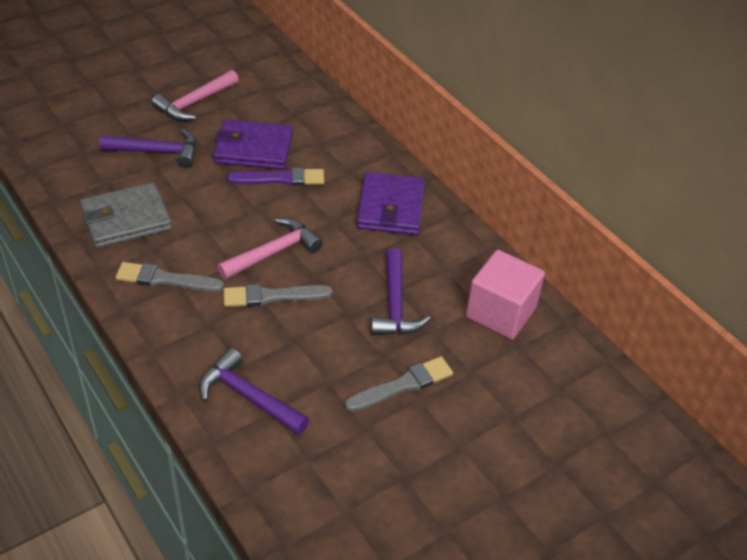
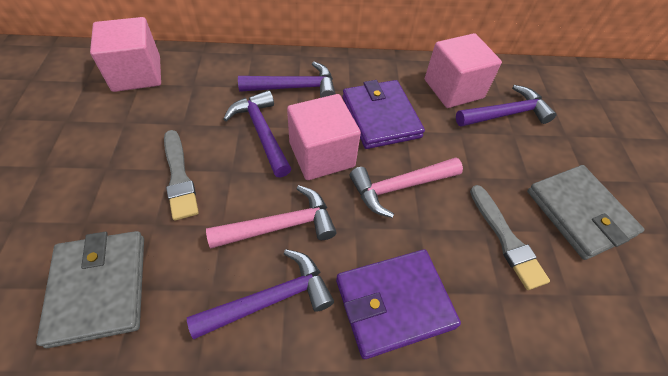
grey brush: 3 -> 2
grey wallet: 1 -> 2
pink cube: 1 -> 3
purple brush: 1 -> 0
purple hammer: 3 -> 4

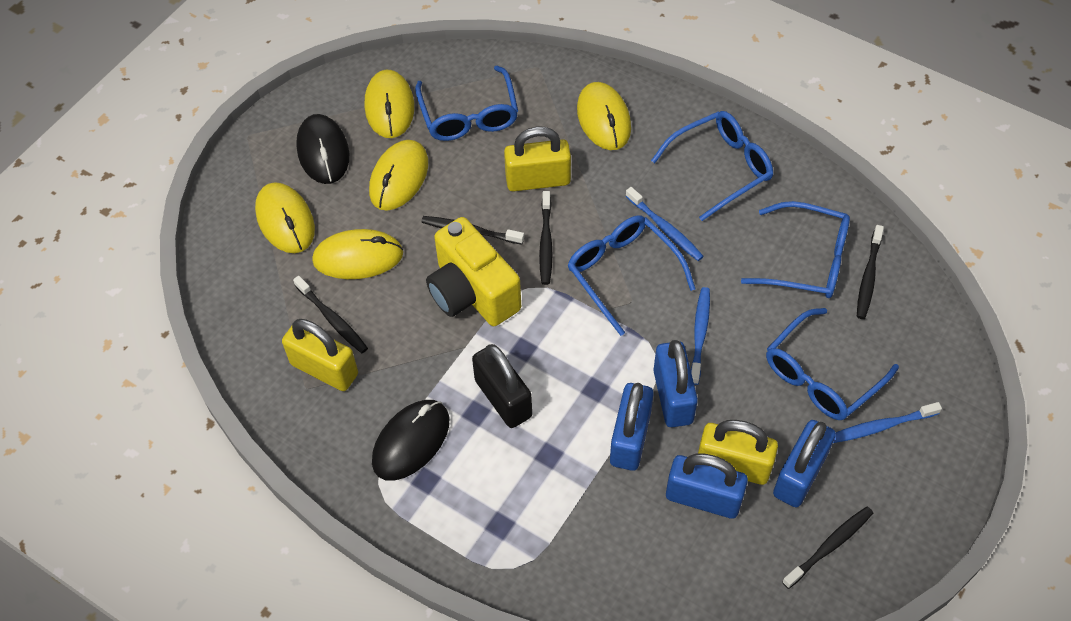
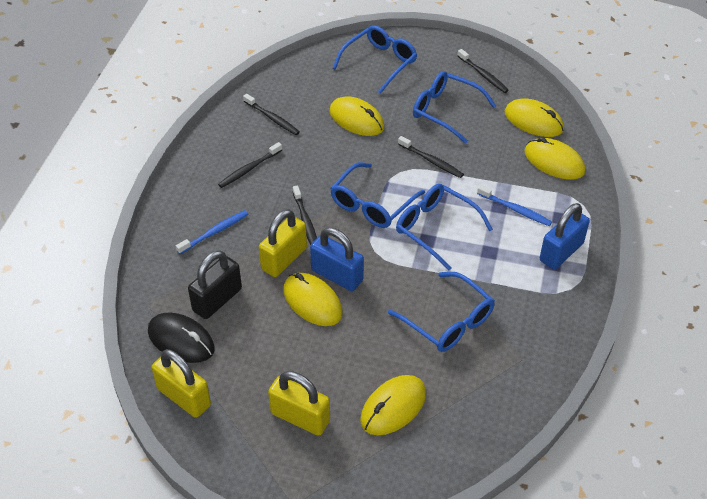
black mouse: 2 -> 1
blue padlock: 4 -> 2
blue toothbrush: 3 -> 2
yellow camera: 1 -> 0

__About this exercise__:
Apart from the pictures, every line of the material above is to be returned word for word.

__Exercise output__:
grey brush: 3 -> 2
grey wallet: 1 -> 2
pink cube: 1 -> 3
purple brush: 1 -> 0
purple hammer: 3 -> 4

black mouse: 2 -> 1
blue padlock: 4 -> 2
blue toothbrush: 3 -> 2
yellow camera: 1 -> 0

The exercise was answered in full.